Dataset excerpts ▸
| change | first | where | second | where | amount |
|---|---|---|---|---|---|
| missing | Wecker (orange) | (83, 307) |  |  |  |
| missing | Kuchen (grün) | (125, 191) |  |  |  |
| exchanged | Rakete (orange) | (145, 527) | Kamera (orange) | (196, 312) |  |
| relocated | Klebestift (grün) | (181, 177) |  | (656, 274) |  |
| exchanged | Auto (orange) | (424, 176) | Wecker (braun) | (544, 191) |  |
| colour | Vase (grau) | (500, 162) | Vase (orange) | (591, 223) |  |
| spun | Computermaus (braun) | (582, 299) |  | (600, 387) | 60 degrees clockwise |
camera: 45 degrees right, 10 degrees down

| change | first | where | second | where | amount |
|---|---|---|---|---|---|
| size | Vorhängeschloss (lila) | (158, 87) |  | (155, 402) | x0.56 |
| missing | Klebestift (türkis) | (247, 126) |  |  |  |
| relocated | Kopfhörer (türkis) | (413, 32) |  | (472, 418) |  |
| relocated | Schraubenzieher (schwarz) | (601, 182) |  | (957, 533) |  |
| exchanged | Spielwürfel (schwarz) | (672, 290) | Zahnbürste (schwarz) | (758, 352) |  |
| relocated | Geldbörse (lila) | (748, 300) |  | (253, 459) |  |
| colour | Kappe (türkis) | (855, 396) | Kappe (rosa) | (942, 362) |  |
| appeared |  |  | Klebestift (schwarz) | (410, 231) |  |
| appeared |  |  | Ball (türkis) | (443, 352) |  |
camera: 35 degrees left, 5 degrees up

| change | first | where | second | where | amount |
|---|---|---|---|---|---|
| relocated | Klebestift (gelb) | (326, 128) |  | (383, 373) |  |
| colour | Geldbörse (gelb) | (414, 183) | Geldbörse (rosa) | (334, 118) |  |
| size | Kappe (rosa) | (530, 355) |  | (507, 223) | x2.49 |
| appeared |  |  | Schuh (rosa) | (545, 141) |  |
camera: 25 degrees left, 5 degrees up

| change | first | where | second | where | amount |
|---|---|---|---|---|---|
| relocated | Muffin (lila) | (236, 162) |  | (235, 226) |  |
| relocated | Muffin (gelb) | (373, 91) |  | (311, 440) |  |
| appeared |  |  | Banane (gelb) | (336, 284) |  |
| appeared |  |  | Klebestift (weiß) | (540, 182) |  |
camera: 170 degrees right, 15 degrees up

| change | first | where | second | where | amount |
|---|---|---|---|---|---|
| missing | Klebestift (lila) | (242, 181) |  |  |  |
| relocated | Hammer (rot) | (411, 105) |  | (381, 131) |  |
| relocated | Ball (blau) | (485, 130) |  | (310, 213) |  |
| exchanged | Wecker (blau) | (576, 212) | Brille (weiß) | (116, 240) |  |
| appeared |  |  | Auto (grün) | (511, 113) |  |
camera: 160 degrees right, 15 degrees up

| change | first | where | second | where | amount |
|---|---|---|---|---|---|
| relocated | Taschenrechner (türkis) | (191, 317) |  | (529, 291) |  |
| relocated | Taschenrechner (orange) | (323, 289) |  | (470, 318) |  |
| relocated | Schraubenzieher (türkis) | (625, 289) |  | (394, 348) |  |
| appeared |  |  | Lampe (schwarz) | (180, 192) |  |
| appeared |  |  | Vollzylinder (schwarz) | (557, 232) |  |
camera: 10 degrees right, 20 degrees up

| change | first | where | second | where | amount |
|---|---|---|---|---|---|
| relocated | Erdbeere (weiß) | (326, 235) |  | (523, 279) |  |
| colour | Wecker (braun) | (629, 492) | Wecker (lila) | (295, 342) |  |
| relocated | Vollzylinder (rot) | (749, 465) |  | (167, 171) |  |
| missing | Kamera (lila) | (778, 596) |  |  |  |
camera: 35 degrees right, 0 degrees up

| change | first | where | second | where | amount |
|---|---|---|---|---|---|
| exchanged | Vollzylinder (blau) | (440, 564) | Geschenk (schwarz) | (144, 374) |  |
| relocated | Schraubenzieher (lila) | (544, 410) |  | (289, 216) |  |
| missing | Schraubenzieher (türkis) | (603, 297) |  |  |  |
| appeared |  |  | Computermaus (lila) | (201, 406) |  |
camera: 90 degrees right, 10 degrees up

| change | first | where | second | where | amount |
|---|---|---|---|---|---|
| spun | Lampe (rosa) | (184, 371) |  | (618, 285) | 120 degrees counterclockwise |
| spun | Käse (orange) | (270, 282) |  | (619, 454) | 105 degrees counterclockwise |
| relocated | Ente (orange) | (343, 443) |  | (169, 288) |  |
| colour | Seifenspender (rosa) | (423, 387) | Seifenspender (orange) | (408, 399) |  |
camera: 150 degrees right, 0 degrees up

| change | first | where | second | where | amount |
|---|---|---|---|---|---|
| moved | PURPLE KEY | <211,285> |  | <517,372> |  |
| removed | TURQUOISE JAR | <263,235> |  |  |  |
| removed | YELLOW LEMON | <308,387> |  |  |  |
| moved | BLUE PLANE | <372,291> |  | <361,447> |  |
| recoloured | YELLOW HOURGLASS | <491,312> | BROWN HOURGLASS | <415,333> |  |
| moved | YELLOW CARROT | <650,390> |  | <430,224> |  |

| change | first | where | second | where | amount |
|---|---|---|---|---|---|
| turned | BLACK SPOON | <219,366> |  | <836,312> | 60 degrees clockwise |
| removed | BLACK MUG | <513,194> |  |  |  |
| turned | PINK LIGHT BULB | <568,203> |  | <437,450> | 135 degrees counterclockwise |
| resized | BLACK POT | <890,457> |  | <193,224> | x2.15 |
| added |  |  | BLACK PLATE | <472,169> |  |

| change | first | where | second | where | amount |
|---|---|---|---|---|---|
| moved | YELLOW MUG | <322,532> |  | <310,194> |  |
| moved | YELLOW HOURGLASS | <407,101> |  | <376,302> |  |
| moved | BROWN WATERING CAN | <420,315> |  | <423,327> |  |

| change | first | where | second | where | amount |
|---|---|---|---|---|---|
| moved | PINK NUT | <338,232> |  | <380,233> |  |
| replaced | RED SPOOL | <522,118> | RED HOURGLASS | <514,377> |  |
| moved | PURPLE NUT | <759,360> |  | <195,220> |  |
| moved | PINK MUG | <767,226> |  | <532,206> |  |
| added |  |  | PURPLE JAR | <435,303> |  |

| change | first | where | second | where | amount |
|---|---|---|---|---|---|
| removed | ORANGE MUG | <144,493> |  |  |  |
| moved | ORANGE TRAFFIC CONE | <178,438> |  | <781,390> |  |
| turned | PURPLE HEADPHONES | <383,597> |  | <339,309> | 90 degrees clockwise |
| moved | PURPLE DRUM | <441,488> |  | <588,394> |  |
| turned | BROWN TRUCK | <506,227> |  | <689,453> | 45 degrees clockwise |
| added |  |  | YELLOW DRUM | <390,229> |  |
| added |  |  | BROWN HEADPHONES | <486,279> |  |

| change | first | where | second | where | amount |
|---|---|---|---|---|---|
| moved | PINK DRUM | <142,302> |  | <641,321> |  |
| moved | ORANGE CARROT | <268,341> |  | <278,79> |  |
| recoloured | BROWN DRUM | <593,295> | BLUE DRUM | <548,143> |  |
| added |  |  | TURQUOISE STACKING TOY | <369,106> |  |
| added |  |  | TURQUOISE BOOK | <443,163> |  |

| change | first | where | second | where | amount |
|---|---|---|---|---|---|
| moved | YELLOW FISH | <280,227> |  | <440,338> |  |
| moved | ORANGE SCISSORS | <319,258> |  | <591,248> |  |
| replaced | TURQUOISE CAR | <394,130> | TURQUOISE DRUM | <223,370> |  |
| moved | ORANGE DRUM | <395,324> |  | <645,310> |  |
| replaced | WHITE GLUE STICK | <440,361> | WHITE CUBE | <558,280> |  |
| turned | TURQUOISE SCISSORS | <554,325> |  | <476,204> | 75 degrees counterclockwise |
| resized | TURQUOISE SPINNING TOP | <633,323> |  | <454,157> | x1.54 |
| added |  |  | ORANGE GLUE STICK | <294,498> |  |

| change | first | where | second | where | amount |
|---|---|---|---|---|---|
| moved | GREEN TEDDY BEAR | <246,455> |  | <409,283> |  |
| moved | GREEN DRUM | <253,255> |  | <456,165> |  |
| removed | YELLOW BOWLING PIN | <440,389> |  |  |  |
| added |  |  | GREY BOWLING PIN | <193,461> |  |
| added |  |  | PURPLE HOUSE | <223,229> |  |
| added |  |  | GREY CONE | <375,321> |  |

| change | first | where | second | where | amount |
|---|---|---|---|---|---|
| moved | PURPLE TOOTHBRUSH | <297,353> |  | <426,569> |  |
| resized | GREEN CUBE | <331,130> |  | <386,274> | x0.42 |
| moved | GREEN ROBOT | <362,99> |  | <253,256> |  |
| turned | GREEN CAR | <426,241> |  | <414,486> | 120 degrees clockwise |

What to produce ▸ What you give back should be exactly the lines of the data above from the line with "colour | Vase" through the line with "387) | 60 degrees clockwise |", both of those included, and nothing more.

Solution to the exercise ▸
| colour | Vase (grau) | (500, 162) | Vase (orange) | (591, 223) |  |
| spun | Computermaus (braun) | (582, 299) |  | (600, 387) | 60 degrees clockwise |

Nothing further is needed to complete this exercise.